PROMPT — List each line of the material that contains the string "place", copying the line in full. Case matters.

TASK INPUTS —
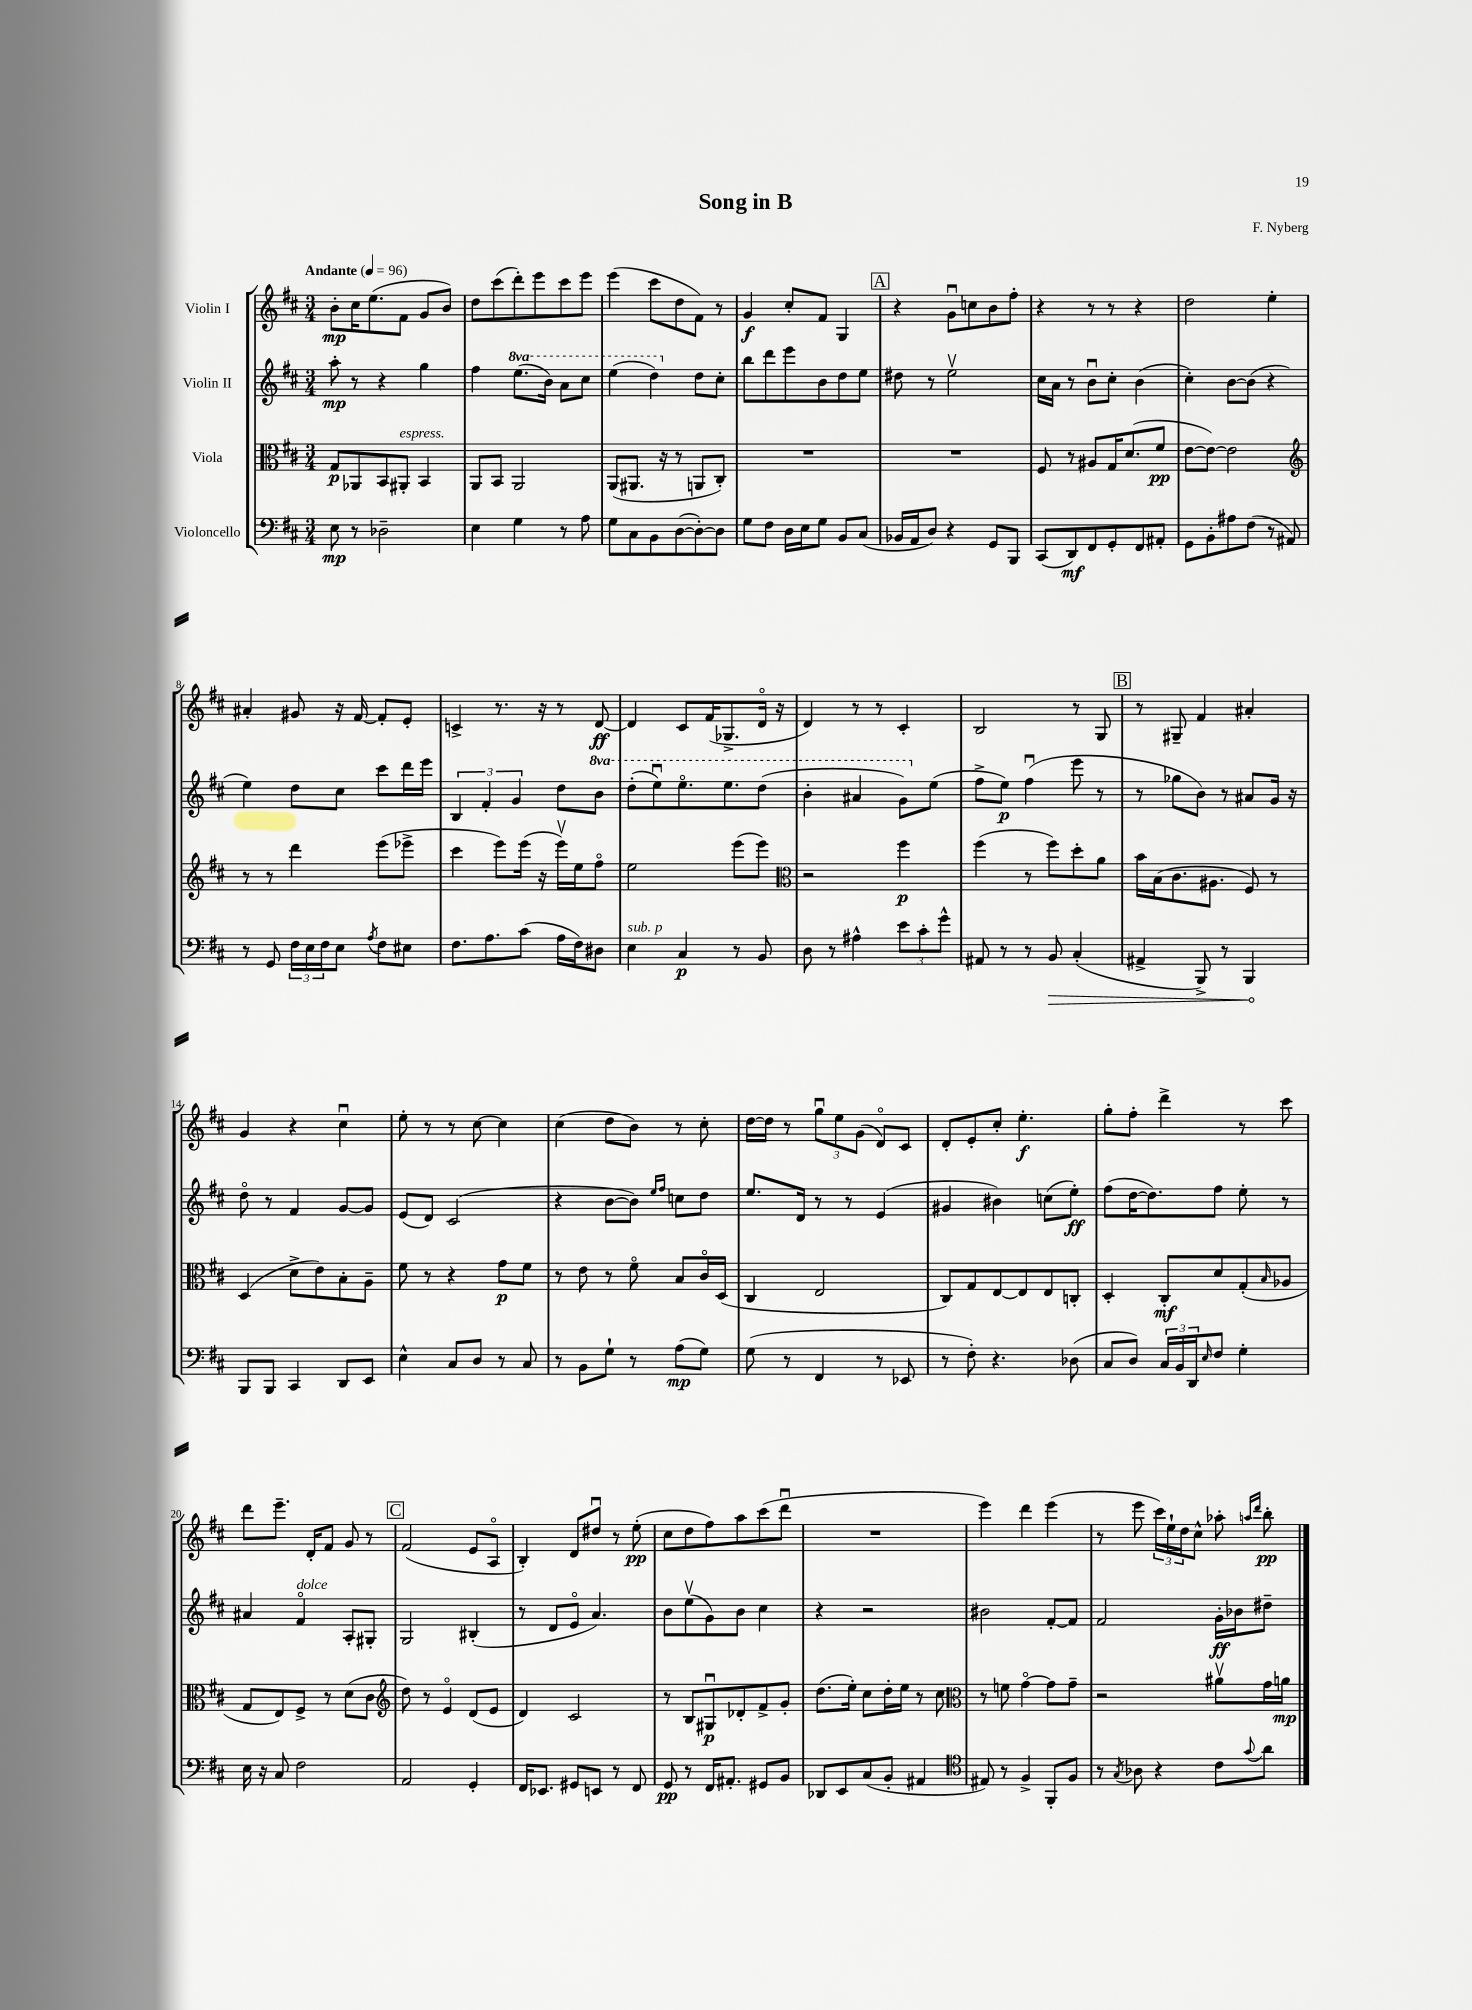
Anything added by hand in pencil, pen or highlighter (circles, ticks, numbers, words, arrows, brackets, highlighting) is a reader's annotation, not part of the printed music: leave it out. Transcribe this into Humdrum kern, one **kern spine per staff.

**kern	**dynam	**kern	**dynam	**kern	**dynam	**kern	**dynam
*part4	*part4	*part3	*part3	*part2	*part2	*part1	*part1
*staff4	*staff4	*staff3	*staff3	*staff2	*staff2	*staff1	*staff1
*I"Violoncello	*	*I"Viola	*	*I"Violin II	*	*I"Violin I	*
*clefF4	*	*clefC3	*	*clefG2	*	*clefG2	*
*k[f#c#]	*	*k[f#c#]	*	*k[f#c#]	*	*k[f#c#]	*
*M3/4	*	*M3/4	*	*M3/4	*	*M3/4	*
*MM96	*	*MM96	*	*MM96	*	*MM96	*
=1	=1	=1	=1	=1	=1	=1	=1
!	!	!	!	!	!	!LO:TX:a:B:t=Andante	!
8E\	mp	8G/L	p	8aa'\	mp	8b'\L	mp
8r	.	8AA-X/	.	8r	.	16cc#\K	.
.	.	.	.	.	.	(8.ee\	.
2D-X~\	.	8BB/	.	4r	.	.	.
!	!	!LO:TX:a:i:t=espress.	!	!	!	!	!
.	.	8AA#X'/J	.	.	.	8f#\J	.
.	.	4BB/	.	4gg\	.	8g/L	.
.	.	.	.	.	.	8b/J)	.
=2	=2	=2	=2	=2	=2	=2	=2
4E\	.	8AA/L	.	4ff#\	.	8dd\L	.
.	.	8BB/J	.	.	.	(8ccc#\	.
*	*	*	*	*8va	*	*	*
4G\	.	2AA/	.	(8.eee\L	.	8ddd'\)	.
.	.	.	.	.	.	8eee\	.
.	.	.	.	16bb\Jk)	.	.	.
8r	.	.	.	8aa\L	.	8ccc#\	.
8A\	.	.	.	8ccc#\J	.	8eee\J	.
=3	=3	=3	=3	=3	=3	=3	=3
8G\L	.	(8AA/L	.	(4eee\	.	(4eee\	.
8C#\	.	8.AA#X/J	.	.	.	.	.
8BB\	.	.	.	4ddd\)	.	8ccc#\L	.
.	.	16r	.	.	.	.	.
([8D\	.	8r	.	.	.	8dd\	.
*	*	*	*	*X8va	*	*	*
8D'\_)	.	8AAn/L	.	8dd\L	.	8f#\J)	.
8D\J]	.	8C#'/J)	.	8cc#'\J	.	8r	.
=4	=4	=4	=4	=4	=4	=4	=4
8G\L	.	2.r	.	8bb\L	.	4g/	f
8F#\J	.	.	.	8ddd\	.	.	.
16D\LL	.	.	.	8eee\	.	8cc#'/L	.
16E\J	.	.	.	.	.	.	.
8G\J	.	.	.	8b\	.	8f#/J	.
8BB/L	.	.	.	8dd\	.	4G/	.
(8C#/J	.	.	.	8ee\J	.	.	.
!!LO:REH:place=s1:t=A
=5	=5	=5	=5	=5	=5	=5	=5
16BB-X/LL	.	2.r	.	8dd#X\	.	4r	.
16AA/J	.	.	.	.	.	.	.
8D/J)	.	.	.	8r	.	.	.
4r	.	.	.	2eev\	.	8gu\L	.
.	.	.	.	.	.	8ccn\	.
8GG/L	.	.	.	.	.	8b\	.
8BBB/J	.	.	.	.	.	8ff#'\J	.
=6	=6	=6	=6	=6	=6	=6	=6
(8CC#/L	.	8F#/	.	16cc#\LL	.	4r	.
.	.	.	.	16a\JJ	.	.	.
8DD/)	mf	8r	.	8r	.	.	.
8FF#/	.	8A#X/L	.	8bu\L	.	8r	.
8GG'/	.	16G/K	.	8cc#'\J	.	8r	.
.	.	(8.d/	.	.	.	.	.
8FF#/	.	.	.	(4b\	.	4r	.
8AA#X'/J	.	8f#/J	pp	.	.	.	.
=7	=7	=7	=7	=7	=7	=7	=7
8GG\L	.	[8e\L	.	4cc#'\)	.	2dd\	.
8BB'\	.	8e\J_)	.	.	.	.	.
8A#X\	.	2e\]	.	[8b\L	.	.	.
(8F#\J	.	.	.	(8b\J]	.	.	.
8r	.	.	.	4r	.	4ee'\	.
8AA#X/)	.	.	.	.	.	.	.
!!LO:LB:g=z
=8	=8	=8	=8	=8	=8	=8	=8
*	*	*clefG2	*	*	*	*	*
8r	.	8r	.	4ee\)	.	4a#X'/	.
8GG/	.	8r	.	.	.	.	.
24F#\LL	.	4ddd\	.	8dd\L	.	8g#X/	.
24E\	.	.	.	.	.	.	.
24F#\J	.	.	.	.	.	.	.
8E\J	.	.	.	8cc#\J	.	16r	.
.	.	.	.	.	.	[16f#/	.
8qA/	.	.	.	.	.	.	.
8F#\L	.	(8eee\L	.	8ccc#\L	.	8f#'/L]	.
8E#X\J	.	8eee-X^\J	.	16ddd\L	.	8e'/J	.
.	.	.	.	16eee\JJ	.	.	.
=9	=9	=9	=9	=9	=9	=9	=9
8.F#\L	.	4ccc#\	.	6B/	.	4cn^/	.
.	.	.	.	6f#'/	.	.	.
8.A\	.	.	.	.	.	.	.
.	.	8eee\L)	.	.	.	8.r	.
.	.	.	.	6g/	.	.	.
(8c#\J	.	(16eee\Jk	.	.	.	.	.
.	.	16r	.	.	.	16r	.
16A\LL	.	16eeev\LL)	.	8dd\L	.	8r	.
16F#\J)	.	16ee\J	.	.	.	.	.
*	*	*	*	*8va	*	*	*
8D#X\J	.	8ff#\J	.	8bb\J	.	[8d/	ff
=10	=10	=10	=10	=10	=10	=10	=10
!LO:TX:a:i:t=sub. p	!	!	!	!	!	!	!
4E\	.	2ee\	.	(8ddd'\L	.	4d/]	.
.	.	.	.	8eeeu\)	.	.	.
4C#/	p	.	.	8.eee\	.	8c#/L	.
.	.	.	.	.	.	(16f#/K	.
.	.	.	.	8.eee\	.	8.G-X^/	.
8r	.	(8eee\L	.	.	.	.	.
8BB/	.	8eee\J)	.	(8ddd\J	.	16d/Jk	.
.	.	.	.	.	.	16r	.
=11	=11	=11	=11	=11	=11	=11	=11
*	*	*clefC3	*	*	*	*	*
8D\	.	2r	.	4bb'\	.	4d/)	.
8r	.	.	.	.	.	.	.
4A#X^^\	.	.	.	4aa#X/	.	8r	.
.	.	.	.	.	.	8r	.
12e\L	.	4ff#\	p	8gg\L)	.	4c#'/	.
12c#'\	.	.	.	.	.	.	.
*	*	*	*	*X8va	*	*	*
.	.	.	.	(8ee\J	.	.	.
12g^^\J	.	.	.	.	.	.	.
=12	=12	=12	=12	=12	=12	=12	=12
8AA#X/	.	(4ff#\	.	8ff#^\L	.	2B/	.
8r	.	.	.	8ee\J)	p	.	.
8r	.	8r	.	(4ff#u\	.	.	.
!	!LO:HP:b	!	!	!	!	!	!
8BB/	>	8ff#\L)	.	.	.	.	.
(4C#'/	.	8dd'\	.	8eee\	.	8r	.
.	.	8a\J	.	8r	.	8G/	.
!!LO:REH:place=s1:t=B
=13	=13	=13	=13	=13	=13	=13	=13
4AA#X^/	.	16b\LL	.	8r	.	8r	.
.	.	(16B\J	.	.	.	.	.
.	.	8.c#\	.	8gg-X\L	.	8G#X~/	.
8BBB^/)	.	.	.	8b\J)	.	4f#/	.
.	.	8.A#X\J	.	.	.	.	.
8r	.	.	.	8r	.	.	.
4BBB/	.	8F#/)	.	8a#X/L	.	4a#X'/	.
.	.	8r	.	16g/Jk	.	.	.
.	.	.	.	16r	.	.	.
.	]	.	.	.	.	.	.
!!LO:LB:g=z
=14	=14	=14	=14	=14	=14	=14	=14
8BBB/L	.	(4D/	.	8dd\	.	4g/	.
8BBB/J	.	.	.	8r	.	.	.
4CC#/	.	8d^\L	.	4f#/	.	4r	.
.	.	8e\)	.	.	.	.	.
8DD/L	.	8B'\	.	[8g/L	.	4cc#u\	.
8EE/J	.	8A~\J	.	8g/J]	.	.	.
=15	=15	=15	=15	=15	=15	=15	=15
4E^^\	.	8f#\	.	(8e/L	.	8ee'\	.
.	.	8r	.	8d/J)	.	8r	.
8C#/L	.	4r	.	(2c#/	.	8r	.
8D/J	.	.	.	.	.	[8cc#\	.
8r	.	8g\L	p	.	.	4cc#\]	.
8C#/	.	8f#\J	.	.	.	.	.
=16	=16	=16	=16	=16	=16	=16	=16
8r	.	8r	.	4r	.	(4cc#\	.
8BB\L	.	8e\	.	.	.	.	.
8G`\J	.	8r	.	[8b\L	.	8dd\L	.
8r	.	8f#\	.	8b\J])	.	8b\J)	.
.	.	.	.	16qqee/LL	.	.	.
.	.	.	.	16qqff#/JJ	.	.	.
(8A\L	mp	8B/L	.	8ccn\L	.	8r	.
8G\J)	.	16c#/L	.	8dd\J	.	8cc#'\	.
.	.	(16D/JJ	.	.	.	.	.
=17	=17	=17	=17	=17	=17	=17	=17
(8G\	.	4C#/	.	8.ee/L	.	[16dd\LL	.
.	.	.	.	.	.	16dd\JJ]	.
8r	.	.	.	.	.	8r	.
.	.	.	.	16d/Jk	.	.	.
4FF#/	.	2E/	.	8r	.	12ggu\L	.
.	.	.	.	.	.	12ee\	.
.	.	.	.	8r	.	.	.
.	.	.	.	.	.	(12g\J	.
8r	.	.	.	(4e/	.	8d/L)	.
8EE-X/	.	.	.	.	.	8c#/J	.
=18	=18	=18	=18	=18	=18	=18	=18
8r	.	8C#/L)	.	4g#X/	.	8d'/L	.
8F#'\)	.	8G/	.	.	.	8e'/	.
4.r	.	[8E/	.	4b#X\)	.	8cc#'/J	.
.	.	8E/]	.	.	.	4.ee'\	f
.	.	8E/	.	(8ccn\L	.	.	.
(8D-X\	.	8Cn'/J	.	8ee'\J)	ff	.	.
=19	=19	=19	=19	=19	=19	=19	=19
8C#/L	.	4D'/	.	(8ff#\L	.	8gg'\L	.
8D/J)	.	.	.	[16dd\K	.	8ff#'\J	.
.	.	.	.	8.dd\])	.	.	.
24C#/LL	.	8C#'/L	mf	.	.	4ddd^\	.
24BB/	.	.	.	.	.	.	.
24DD/J	.	.	.	.	.	.	.
16qqE/	.	.	.	.	.	.	.
8F#/J	.	8d/	.	8ff#\J	.	.	.
4G'\	.	(8G'/	.	8ee'\	.	8r	.
.	.	16qqB/	.	.	.	.	.
.	.	8A-X/J	.	8r	.	8ccc#\	.
!!LO:LB:g=z
=20	=20	=20	=20	=20	=20	=20	=20
16E\	.	8G/L	.	4a#X/	.	8ddd\L	.
16r	.	.	.	.	.	.	.
8C#/	.	8E/)	.	.	.	8.eee~\J	.
!	!	!	!	!LO:TX:a:i:t=dolce	!	!	!
2F#\	.	8F#^/J	.	4f#/	.	.	.
.	.	.	.	.	.	16d'/KL	.
.	.	8r	.	.	.	8f#/J	.
.	.	(8d\L	.	8A'/L	.	8g/	.
.	.	8c#\J	.	8G#X'/J	.	8r	.
!!LO:REH:place=s1:t=C
=21	=21	=21	=21	=21	=21	=21	=21
*	*	*clefG2	*	*	*	*	*
2AA/	.	8dd\)	.	2G/	.	(2f#/	.
.	.	8r	.	.	.	.	.
.	.	4e/	.	.	.	.	.
4GG'/	.	(8d/L	.	(4B#X'/	.	8e/L	.
.	.	8e/J	.	.	.	8A/J	.
=22	=22	=22	=22	=22	=22	=22	=22
16FF#/KL	.	4d/)	.	8r	.	4B'/)	.
8.EE-X/J	.	.	.	.	.	.	.
.	.	.	.	8d/L	.	.	.
8GG#X/L	.	2c#/	.	8e/J	.	8d/L	.
8EEn/J	.	.	.	4.a/)	.	8dd#Xu/J	.
8r	.	.	.	.	.	8r	.
8FF#/	.	.	.	.	.	(8ee'\	pp
=23	=23	=23	=23	=23	=23	=23	=23
8GG/	pp	8r	.	8b\L	.	8cc#\L	.
8r	.	8B/L	.	(8eev\	.	8dd\	.
16FF#/KL	.	8G#Xu/	p	8g\)	.	8ff#\)	.
8.AA#X'/J	.	.	.	.	.	.	.
.	.	8d-X'/	.	8b\J	.	8aa\	.
8GG#X/L	.	8f#^/	.	4cc#\	.	(8ccc#\	.
8BB/J	.	8g'/J	.	.	.	8dddu\J	.
=24	=24	=24	=24	=24	=24	=24	=24
8DD-X/L	.	(8.dd\L	.	4r	.	2.r	.
8EE/	.	.	.	.	.	.	.
.	.	16ee'\Jk)	.	.	.	.	.
(8C#/	.	8cc#\L	.	2r	.	.	.
8BB'/J	.	16dd'\L	.	.	.	.	.
.	.	16ee\JJ	.	.	.	.	.
4AA#X/	.	8r	.	.	.	.	.
.	.	8cc#\	.	.	.	.	.
=25	=25	=25	=25	=25	=25	=25	=25
*clefC4	*	*clefC3	*	*	*	*	*
8E#X/)	.	8r	.	2b#X\	.	4eee\)	.
8r	.	8fn\	.	.	.	.	.
4F#^/	.	[4g\	.	.	.	4ddd\	.
8FF#'/L	.	8g\L]	.	[8f#'/L	.	(4eee\	.
8F#/J	.	8g~\J	.	8f#/J]	.	.	.
=26	=26	=26	=26	=26	=26	=26	=26
8r	.	2r	.	2f#/	.	8r	.
8qG/	.	.	.	.	.	.	.
8A-X\	.	.	.	.	.	8eee\	.
4r	.	.	.	.	.	24ccc#\LL)	.
.	.	.	.	.	.	24ee`\	.
.	.	.	.	.	.	24dd\J	.
.	.	.	.	.	.	8cc#^^\J	.
8c#\L	.	8a#Xv\L	.	16g'\LL	ff	8aa-X'\	.
.	.	.	.	16b-X\J	.	.	.
.	.	.	.	.	.	16qqaan/LL	.
8qqg/	.	.	.	.	.	16qqddd/JJ	.
8a\J	.	16g\L	.	8dd#X~\J	.	8bb'\	pp
.	.	16an\JJ	mp	.	.	.	.
==	==	==	==	==	==	==	==
*-	*-	*-	*-	*-	*-	*-	*-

COMPLETE RESPONSE —
!!LO:REH:place=s1:t=A
!!LO:REH:place=s1:t=B
!!LO:REH:place=s1:t=C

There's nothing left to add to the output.